Of the records that follow, copy only the lines from the line containing "(285, 333) = (188, 233): yellow" to the line containing "(683, 406) = (453, 358): black tree -> none", both included, exactly as written.

_Data supplied_.
'''
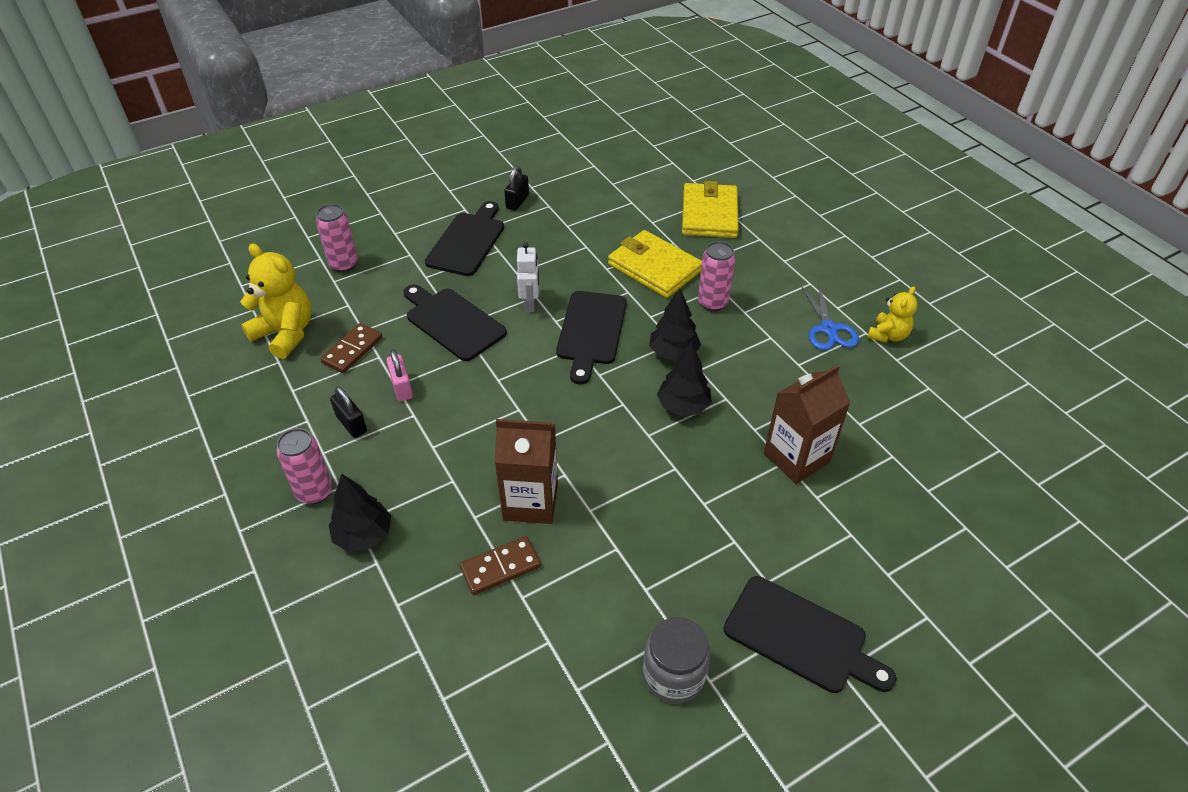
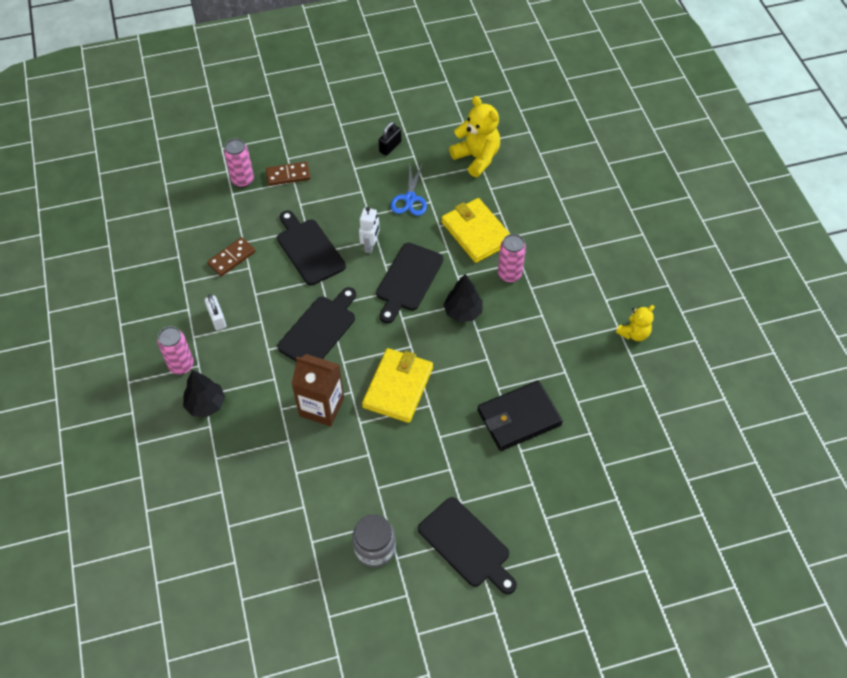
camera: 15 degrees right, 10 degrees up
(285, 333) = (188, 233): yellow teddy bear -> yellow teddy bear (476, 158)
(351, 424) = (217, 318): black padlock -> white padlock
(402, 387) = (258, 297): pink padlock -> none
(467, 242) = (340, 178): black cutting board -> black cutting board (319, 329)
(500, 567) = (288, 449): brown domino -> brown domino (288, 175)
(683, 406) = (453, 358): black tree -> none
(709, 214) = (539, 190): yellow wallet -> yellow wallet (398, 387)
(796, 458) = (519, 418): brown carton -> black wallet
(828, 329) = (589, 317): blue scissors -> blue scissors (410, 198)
'''
'''
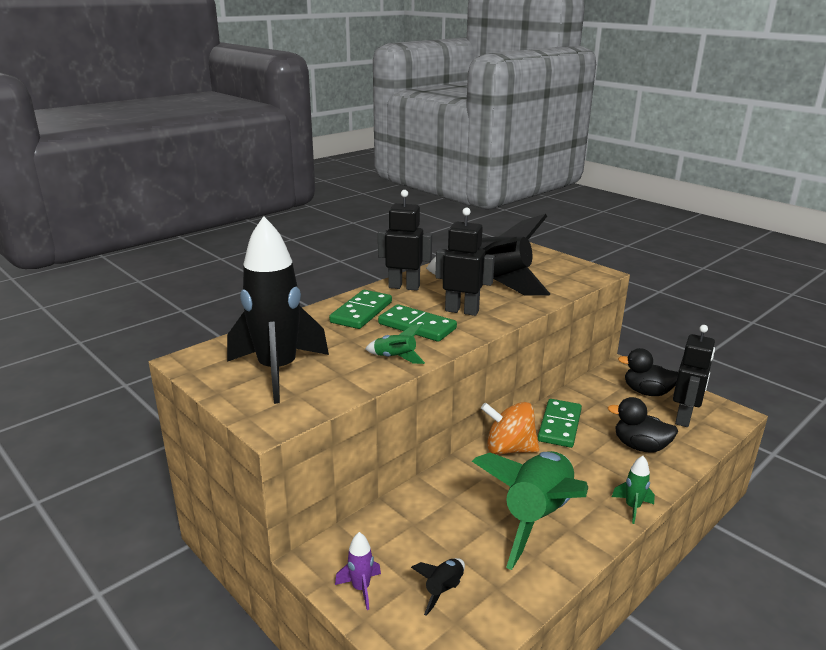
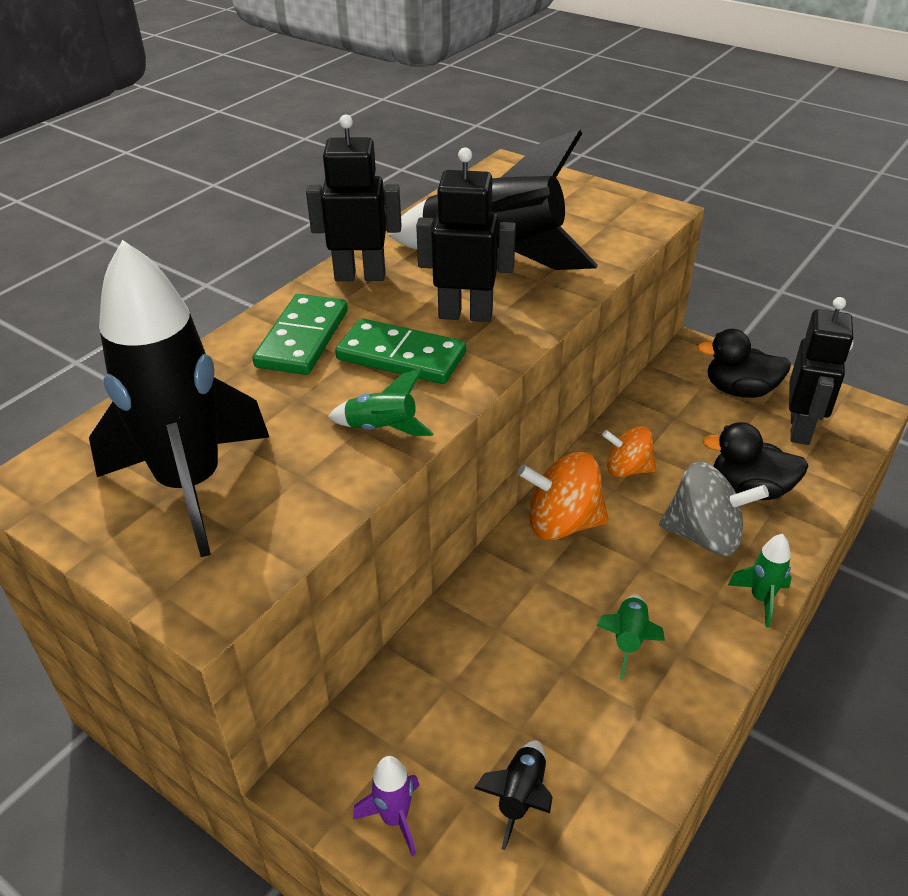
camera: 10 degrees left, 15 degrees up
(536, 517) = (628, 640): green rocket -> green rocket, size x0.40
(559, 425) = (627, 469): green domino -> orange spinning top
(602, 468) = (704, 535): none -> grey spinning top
'''
_Answer area_.
(285, 333) = (188, 233): yellow teddy bear -> yellow teddy bear (476, 158)
(351, 424) = (217, 318): black padlock -> white padlock
(402, 387) = (258, 297): pink padlock -> none
(467, 242) = (340, 178): black cutting board -> black cutting board (319, 329)
(500, 567) = (288, 449): brown domino -> brown domino (288, 175)
(683, 406) = (453, 358): black tree -> none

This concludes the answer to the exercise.